REQUIREMENT —
Could you return the full listing, every line exactly as given?

RECORD SET —

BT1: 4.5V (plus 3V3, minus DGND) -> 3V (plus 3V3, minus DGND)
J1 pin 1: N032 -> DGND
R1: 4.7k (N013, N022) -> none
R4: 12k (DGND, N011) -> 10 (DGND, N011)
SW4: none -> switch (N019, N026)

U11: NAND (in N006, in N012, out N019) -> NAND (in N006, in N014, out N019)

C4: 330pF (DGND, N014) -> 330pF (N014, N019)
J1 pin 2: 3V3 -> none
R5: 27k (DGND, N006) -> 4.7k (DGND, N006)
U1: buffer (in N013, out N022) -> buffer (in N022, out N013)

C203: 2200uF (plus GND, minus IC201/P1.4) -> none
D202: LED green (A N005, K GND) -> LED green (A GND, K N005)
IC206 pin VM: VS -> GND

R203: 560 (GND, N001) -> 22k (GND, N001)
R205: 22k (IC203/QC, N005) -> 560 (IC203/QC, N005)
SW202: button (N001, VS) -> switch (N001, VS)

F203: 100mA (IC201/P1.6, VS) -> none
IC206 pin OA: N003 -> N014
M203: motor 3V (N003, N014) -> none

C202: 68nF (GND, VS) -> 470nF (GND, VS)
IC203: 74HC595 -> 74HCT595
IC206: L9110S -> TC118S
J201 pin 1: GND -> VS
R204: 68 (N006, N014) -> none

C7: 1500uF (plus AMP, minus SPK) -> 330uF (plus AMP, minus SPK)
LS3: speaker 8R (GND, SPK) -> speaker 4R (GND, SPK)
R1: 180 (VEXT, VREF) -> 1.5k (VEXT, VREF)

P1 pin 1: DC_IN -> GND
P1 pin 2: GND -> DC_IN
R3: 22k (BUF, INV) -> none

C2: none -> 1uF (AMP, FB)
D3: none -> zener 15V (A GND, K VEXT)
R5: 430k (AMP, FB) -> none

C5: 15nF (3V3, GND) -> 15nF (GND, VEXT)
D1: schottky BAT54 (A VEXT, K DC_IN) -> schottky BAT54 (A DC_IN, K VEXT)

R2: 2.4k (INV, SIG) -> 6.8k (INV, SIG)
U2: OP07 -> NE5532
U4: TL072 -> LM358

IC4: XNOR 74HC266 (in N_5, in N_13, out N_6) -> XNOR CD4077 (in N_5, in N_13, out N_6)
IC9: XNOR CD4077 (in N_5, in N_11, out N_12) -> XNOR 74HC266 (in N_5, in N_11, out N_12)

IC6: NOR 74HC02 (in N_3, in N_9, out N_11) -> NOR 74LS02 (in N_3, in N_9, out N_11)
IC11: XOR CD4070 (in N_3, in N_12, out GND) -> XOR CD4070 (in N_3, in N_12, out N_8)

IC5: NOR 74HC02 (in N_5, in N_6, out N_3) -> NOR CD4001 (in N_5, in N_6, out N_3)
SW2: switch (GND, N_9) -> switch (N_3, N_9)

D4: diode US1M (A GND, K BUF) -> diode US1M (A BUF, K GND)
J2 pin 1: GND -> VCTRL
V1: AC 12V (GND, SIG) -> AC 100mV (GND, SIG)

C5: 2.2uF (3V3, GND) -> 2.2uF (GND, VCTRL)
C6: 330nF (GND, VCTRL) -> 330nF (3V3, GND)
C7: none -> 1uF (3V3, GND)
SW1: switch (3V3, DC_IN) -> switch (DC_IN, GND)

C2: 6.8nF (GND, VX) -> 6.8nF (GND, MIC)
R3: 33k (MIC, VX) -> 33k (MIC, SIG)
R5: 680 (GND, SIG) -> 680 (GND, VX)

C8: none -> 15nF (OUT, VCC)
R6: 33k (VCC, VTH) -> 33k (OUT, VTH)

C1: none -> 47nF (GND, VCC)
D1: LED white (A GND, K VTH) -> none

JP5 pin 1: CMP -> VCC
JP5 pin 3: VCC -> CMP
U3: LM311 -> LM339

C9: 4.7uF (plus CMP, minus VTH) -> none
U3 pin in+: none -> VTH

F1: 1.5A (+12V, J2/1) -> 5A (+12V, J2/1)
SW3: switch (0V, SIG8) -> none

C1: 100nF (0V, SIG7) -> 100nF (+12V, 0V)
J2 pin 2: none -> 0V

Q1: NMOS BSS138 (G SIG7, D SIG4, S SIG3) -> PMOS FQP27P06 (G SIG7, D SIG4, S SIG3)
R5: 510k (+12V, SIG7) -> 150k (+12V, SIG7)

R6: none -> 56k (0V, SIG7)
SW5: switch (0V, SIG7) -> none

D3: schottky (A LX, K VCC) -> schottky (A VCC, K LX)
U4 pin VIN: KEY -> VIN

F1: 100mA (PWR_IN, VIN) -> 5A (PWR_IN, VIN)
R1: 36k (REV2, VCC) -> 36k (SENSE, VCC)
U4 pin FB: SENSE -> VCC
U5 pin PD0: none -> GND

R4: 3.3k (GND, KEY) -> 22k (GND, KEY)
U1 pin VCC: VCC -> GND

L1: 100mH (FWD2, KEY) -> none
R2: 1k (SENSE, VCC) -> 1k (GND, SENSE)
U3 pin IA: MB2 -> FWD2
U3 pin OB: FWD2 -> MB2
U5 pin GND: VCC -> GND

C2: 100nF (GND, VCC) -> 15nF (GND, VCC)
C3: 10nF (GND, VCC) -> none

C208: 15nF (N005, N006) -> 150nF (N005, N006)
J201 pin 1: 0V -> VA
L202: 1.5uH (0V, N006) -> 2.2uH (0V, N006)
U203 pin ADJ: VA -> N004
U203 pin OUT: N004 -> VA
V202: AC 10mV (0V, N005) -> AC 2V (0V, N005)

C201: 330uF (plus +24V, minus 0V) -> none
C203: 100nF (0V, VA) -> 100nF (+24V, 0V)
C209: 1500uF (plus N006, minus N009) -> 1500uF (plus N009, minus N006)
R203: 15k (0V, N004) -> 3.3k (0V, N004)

YOUR RESPONSE —
BT1: 4.5V (plus 3V3, minus DGND) -> 3V (plus 3V3, minus DGND)
J1 pin 1: N032 -> DGND
R1: 4.7k (N013, N022) -> none
R4: 12k (DGND, N011) -> 10 (DGND, N011)
SW4: none -> switch (N019, N026)

U11: NAND (in N006, in N012, out N019) -> NAND (in N006, in N014, out N019)

C4: 330pF (DGND, N014) -> 330pF (N014, N019)
J1 pin 2: 3V3 -> none
R5: 27k (DGND, N006) -> 4.7k (DGND, N006)
U1: buffer (in N013, out N022) -> buffer (in N022, out N013)

C203: 2200uF (plus GND, minus IC201/P1.4) -> none
D202: LED green (A N005, K GND) -> LED green (A GND, K N005)
IC206 pin VM: VS -> GND

R203: 560 (GND, N001) -> 22k (GND, N001)
R205: 22k (IC203/QC, N005) -> 560 (IC203/QC, N005)
SW202: button (N001, VS) -> switch (N001, VS)

F203: 100mA (IC201/P1.6, VS) -> none
IC206 pin OA: N003 -> N014
M203: motor 3V (N003, N014) -> none

C202: 68nF (GND, VS) -> 470nF (GND, VS)
IC203: 74HC595 -> 74HCT595
IC206: L9110S -> TC118S
J201 pin 1: GND -> VS
R204: 68 (N006, N014) -> none

C7: 1500uF (plus AMP, minus SPK) -> 330uF (plus AMP, minus SPK)
LS3: speaker 8R (GND, SPK) -> speaker 4R (GND, SPK)
R1: 180 (VEXT, VREF) -> 1.5k (VEXT, VREF)

P1 pin 1: DC_IN -> GND
P1 pin 2: GND -> DC_IN
R3: 22k (BUF, INV) -> none

C2: none -> 1uF (AMP, FB)
D3: none -> zener 15V (A GND, K VEXT)
R5: 430k (AMP, FB) -> none

C5: 15nF (3V3, GND) -> 15nF (GND, VEXT)
D1: schottky BAT54 (A VEXT, K DC_IN) -> schottky BAT54 (A DC_IN, K VEXT)

R2: 2.4k (INV, SIG) -> 6.8k (INV, SIG)
U2: OP07 -> NE5532
U4: TL072 -> LM358

IC4: XNOR 74HC266 (in N_5, in N_13, out N_6) -> XNOR CD4077 (in N_5, in N_13, out N_6)
IC9: XNOR CD4077 (in N_5, in N_11, out N_12) -> XNOR 74HC266 (in N_5, in N_11, out N_12)

IC6: NOR 74HC02 (in N_3, in N_9, out N_11) -> NOR 74LS02 (in N_3, in N_9, out N_11)
IC11: XOR CD4070 (in N_3, in N_12, out GND) -> XOR CD4070 (in N_3, in N_12, out N_8)

IC5: NOR 74HC02 (in N_5, in N_6, out N_3) -> NOR CD4001 (in N_5, in N_6, out N_3)
SW2: switch (GND, N_9) -> switch (N_3, N_9)

D4: diode US1M (A GND, K BUF) -> diode US1M (A BUF, K GND)
J2 pin 1: GND -> VCTRL
V1: AC 12V (GND, SIG) -> AC 100mV (GND, SIG)

C5: 2.2uF (3V3, GND) -> 2.2uF (GND, VCTRL)
C6: 330nF (GND, VCTRL) -> 330nF (3V3, GND)
C7: none -> 1uF (3V3, GND)
SW1: switch (3V3, DC_IN) -> switch (DC_IN, GND)

C2: 6.8nF (GND, VX) -> 6.8nF (GND, MIC)
R3: 33k (MIC, VX) -> 33k (MIC, SIG)
R5: 680 (GND, SIG) -> 680 (GND, VX)

C8: none -> 15nF (OUT, VCC)
R6: 33k (VCC, VTH) -> 33k (OUT, VTH)

C1: none -> 47nF (GND, VCC)
D1: LED white (A GND, K VTH) -> none

JP5 pin 1: CMP -> VCC
JP5 pin 3: VCC -> CMP
U3: LM311 -> LM339

C9: 4.7uF (plus CMP, minus VTH) -> none
U3 pin in+: none -> VTH

F1: 1.5A (+12V, J2/1) -> 5A (+12V, J2/1)
SW3: switch (0V, SIG8) -> none

C1: 100nF (0V, SIG7) -> 100nF (+12V, 0V)
J2 pin 2: none -> 0V

Q1: NMOS BSS138 (G SIG7, D SIG4, S SIG3) -> PMOS FQP27P06 (G SIG7, D SIG4, S SIG3)
R5: 510k (+12V, SIG7) -> 150k (+12V, SIG7)

R6: none -> 56k (0V, SIG7)
SW5: switch (0V, SIG7) -> none

D3: schottky (A LX, K VCC) -> schottky (A VCC, K LX)
U4 pin VIN: KEY -> VIN

F1: 100mA (PWR_IN, VIN) -> 5A (PWR_IN, VIN)
R1: 36k (REV2, VCC) -> 36k (SENSE, VCC)
U4 pin FB: SENSE -> VCC
U5 pin PD0: none -> GND

R4: 3.3k (GND, KEY) -> 22k (GND, KEY)
U1 pin VCC: VCC -> GND

L1: 100mH (FWD2, KEY) -> none
R2: 1k (SENSE, VCC) -> 1k (GND, SENSE)
U3 pin IA: MB2 -> FWD2
U3 pin OB: FWD2 -> MB2
U5 pin GND: VCC -> GND

C2: 100nF (GND, VCC) -> 15nF (GND, VCC)
C3: 10nF (GND, VCC) -> none

C208: 15nF (N005, N006) -> 150nF (N005, N006)
J201 pin 1: 0V -> VA
L202: 1.5uH (0V, N006) -> 2.2uH (0V, N006)
U203 pin ADJ: VA -> N004
U203 pin OUT: N004 -> VA
V202: AC 10mV (0V, N005) -> AC 2V (0V, N005)

C201: 330uF (plus +24V, minus 0V) -> none
C203: 100nF (0V, VA) -> 100nF (+24V, 0V)
C209: 1500uF (plus N006, minus N009) -> 1500uF (plus N009, minus N006)
R203: 15k (0V, N004) -> 3.3k (0V, N004)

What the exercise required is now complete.